(Some records)
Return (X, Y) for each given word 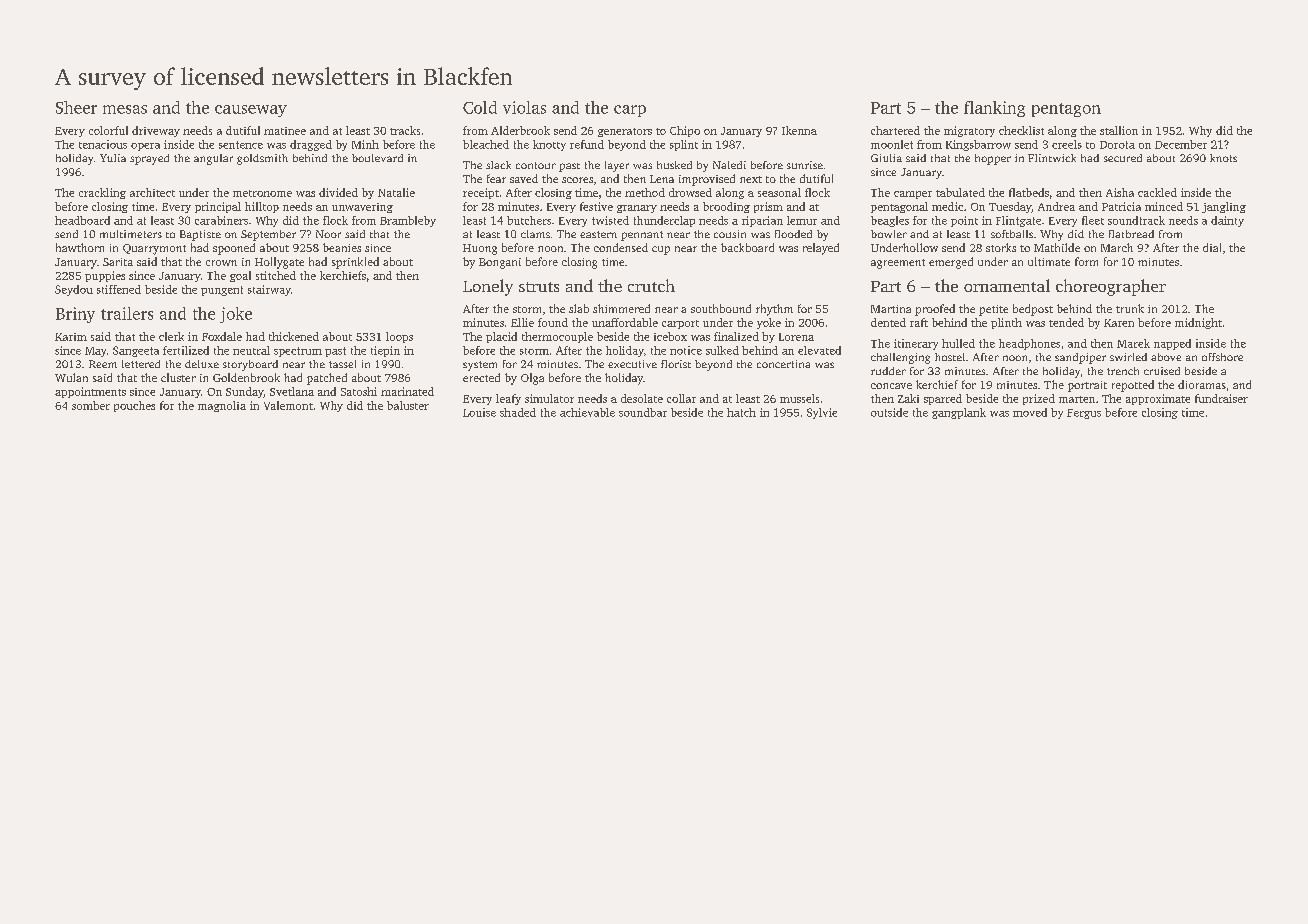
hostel (950, 357)
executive (632, 364)
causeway (251, 111)
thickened (294, 336)
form (1086, 261)
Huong (480, 249)
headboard (82, 220)
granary (637, 209)
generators (625, 132)
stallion (1119, 130)
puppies (105, 276)
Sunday (245, 392)
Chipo (685, 131)
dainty (1227, 221)
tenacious (103, 144)
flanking (994, 109)
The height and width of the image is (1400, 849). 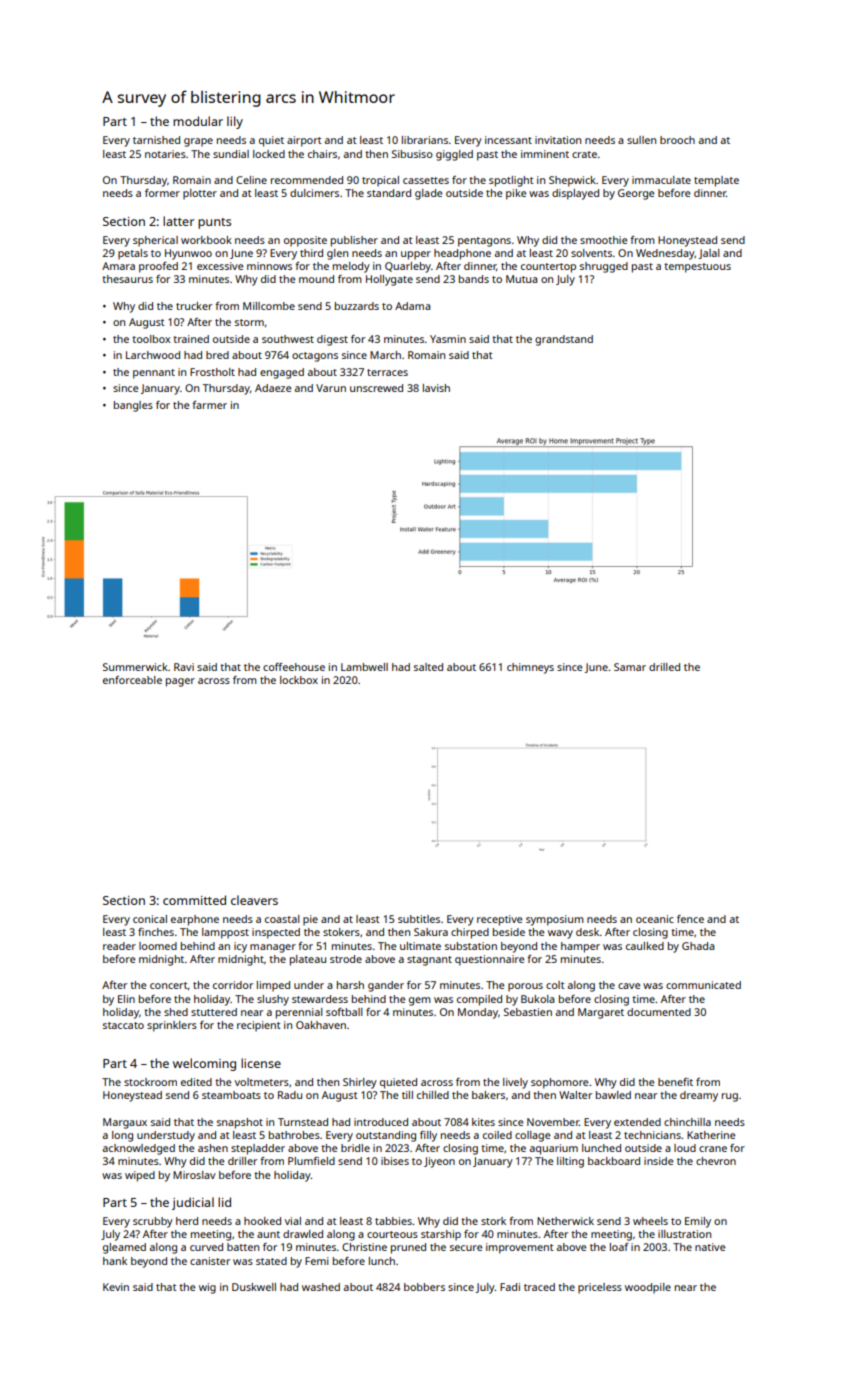 What do you see at coordinates (162, 193) in the image?
I see `former` at bounding box center [162, 193].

STATED EXERCISE →
Put the data from the start through the line with "flanking (994, 109)" into a two-column CSV with the columns "target" and "position", giving each text and its answer one row, with each value in a single quoted field and line breaks replaced by spaces. Leave out the pictures.

REPLY TO THE EXERCISE →
target,position
"Return (X, Y) for each given word hostel","(950, 357)"
"executive","(632, 364)"
"causeway","(251, 111)"
"thickened","(294, 336)"
"form","(1086, 261)"
"Huong","(480, 249)"
"headboard","(82, 220)"
"granary","(637, 209)"
"generators","(625, 132)"
"stallion","(1119, 130)"
"puppies","(105, 276)"
"Sunday","(245, 392)"
"Chipo","(685, 131)"
"dainty","(1227, 221)"
"tenacious","(103, 144)"
"flanking","(994, 109)"